PROBLEM –
Find every line in the listing below that contains the string "none" and copy each of those lines out in full.

GIVEN INFORMATION –
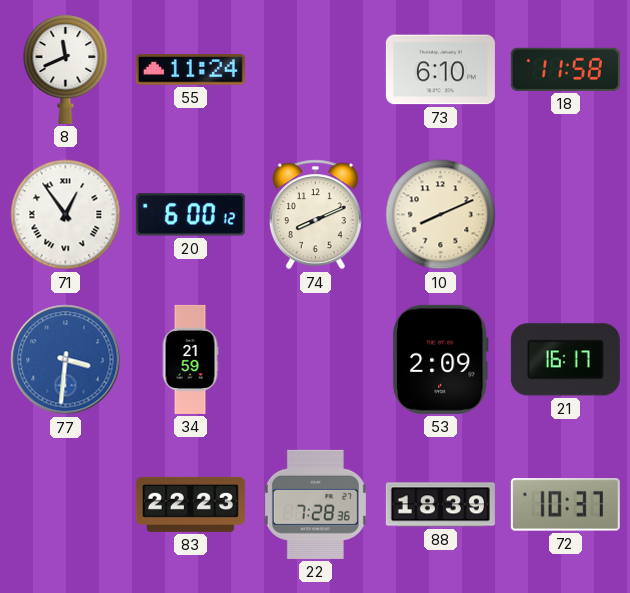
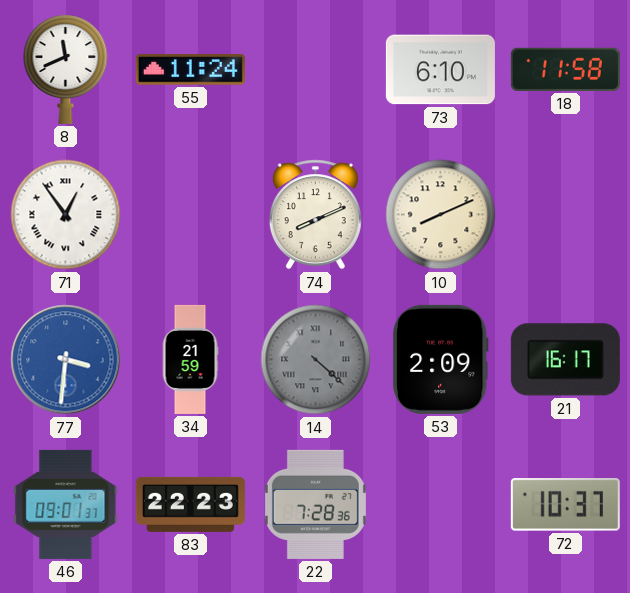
20: 6:00 -> none
14: none -> 4:22
46: none -> 09:01
88: 18:39 -> none
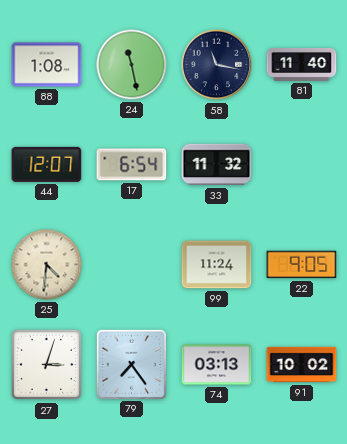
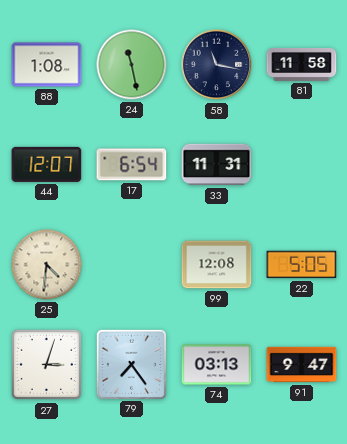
81: 11:40 -> 11:58
33: 11:32 -> 11:31
99: 11:24 -> 12:08
22: 9:05 -> 5:05
91: 10:02 -> 9:47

WRITTEN SOLUTION –
20: 6:00 -> none
14: none -> 4:22
46: none -> 09:01
88: 18:39 -> none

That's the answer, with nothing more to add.